**WHAT NEEDS TO BE DONE**
Set down each line of the material that follows, exactly, with no pictures.

**DATA FOR THE TASK**
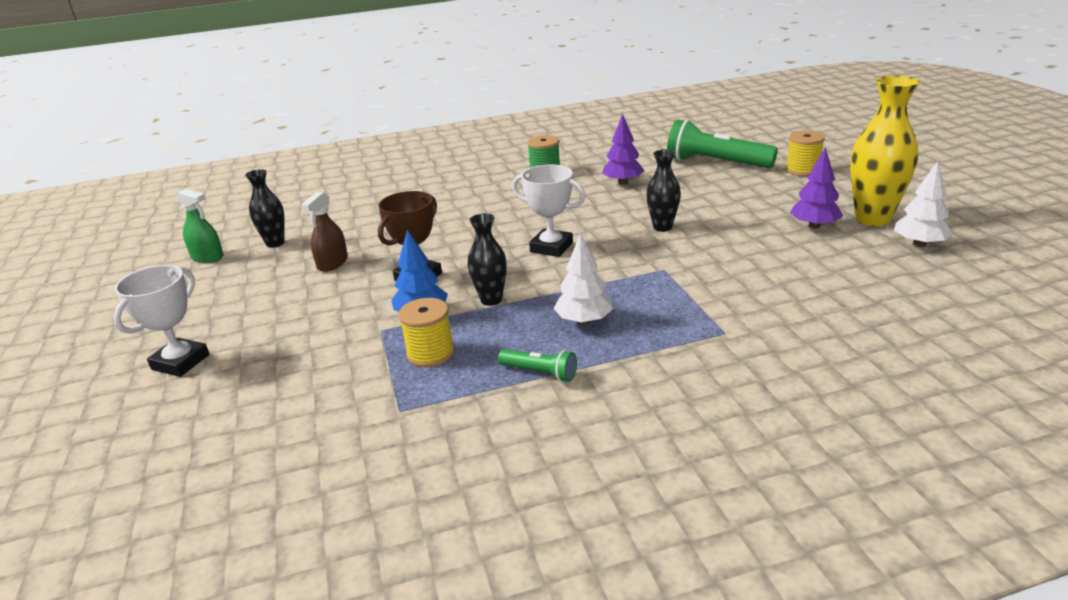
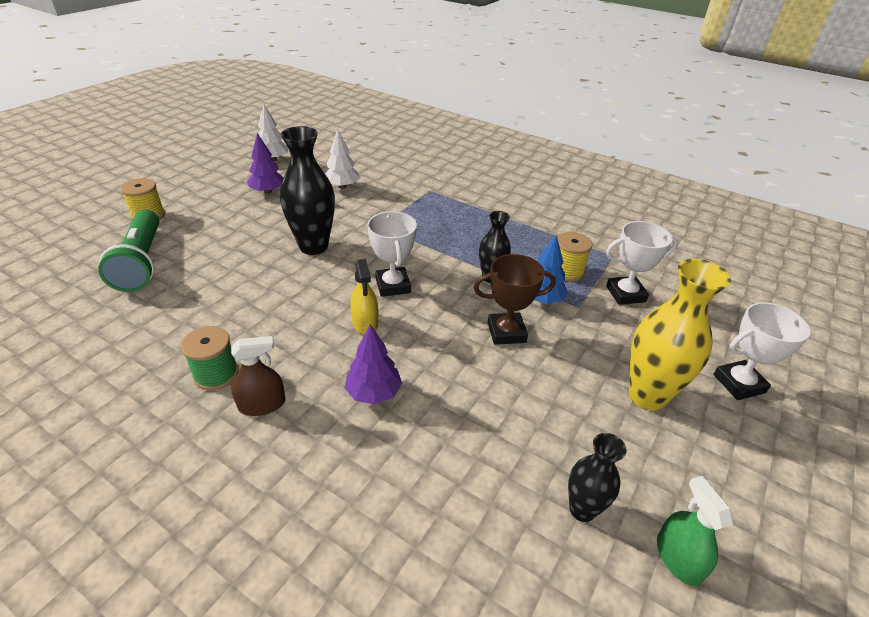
camera: 135 degrees left, 10 degrees up
(332, 263) = (551, 410): brown spray bottle -> brown spray bottle (262, 404)
(344, 372) = (625, 294): none -> white trophy
(522, 224) = (365, 323): none -> yellow spray bottle
(540, 373) = (529, 228): green flashlight -> none
(584, 321) = (469, 233): white tree -> white tree (342, 186)
(623, 182) = (222, 301): purple tree -> purple tree (373, 393)
(662, 227) = (313, 246): black vase -> black vase, size x1.73
(872, 219) = (242, 176): yellow vase -> yellow vase (647, 396)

**ANSWER BELOW**
camera: 135 degrees left, 10 degrees up
(332, 263) = (551, 410): brown spray bottle -> brown spray bottle (262, 404)
(344, 372) = (625, 294): none -> white trophy
(522, 224) = (365, 323): none -> yellow spray bottle
(540, 373) = (529, 228): green flashlight -> none
(584, 321) = (469, 233): white tree -> white tree (342, 186)
(623, 182) = (222, 301): purple tree -> purple tree (373, 393)
(662, 227) = (313, 246): black vase -> black vase, size x1.73
(872, 219) = (242, 176): yellow vase -> yellow vase (647, 396)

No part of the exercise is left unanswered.